■ **Records drawn from a dataset**:

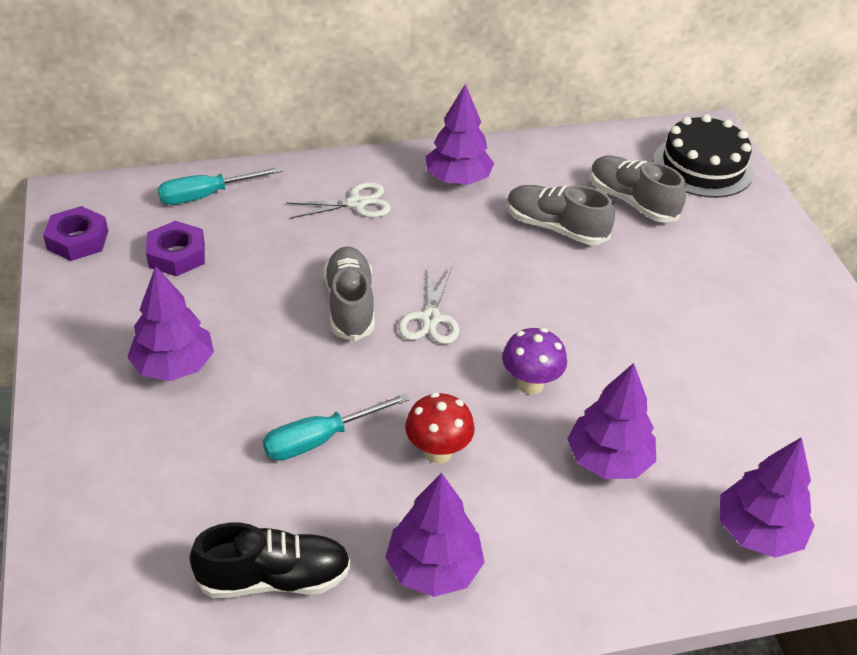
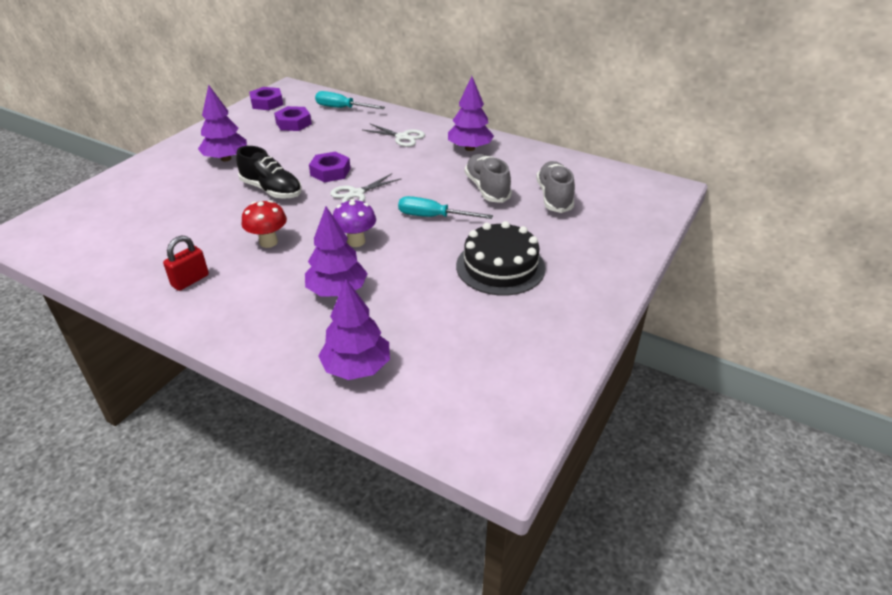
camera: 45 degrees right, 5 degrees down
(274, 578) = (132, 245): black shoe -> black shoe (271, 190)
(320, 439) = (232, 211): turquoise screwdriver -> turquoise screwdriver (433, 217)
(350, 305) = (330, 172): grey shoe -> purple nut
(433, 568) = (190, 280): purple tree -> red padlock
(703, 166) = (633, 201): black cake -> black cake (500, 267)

■ **Problem requirements**: Lines before the one containing "(274, 578) = (132, 245): black" are to be left out; that line and every line after it through the end of the data should be copied exactly.

■ **Answer for the task**:
(274, 578) = (132, 245): black shoe -> black shoe (271, 190)
(320, 439) = (232, 211): turquoise screwdriver -> turquoise screwdriver (433, 217)
(350, 305) = (330, 172): grey shoe -> purple nut
(433, 568) = (190, 280): purple tree -> red padlock
(703, 166) = (633, 201): black cake -> black cake (500, 267)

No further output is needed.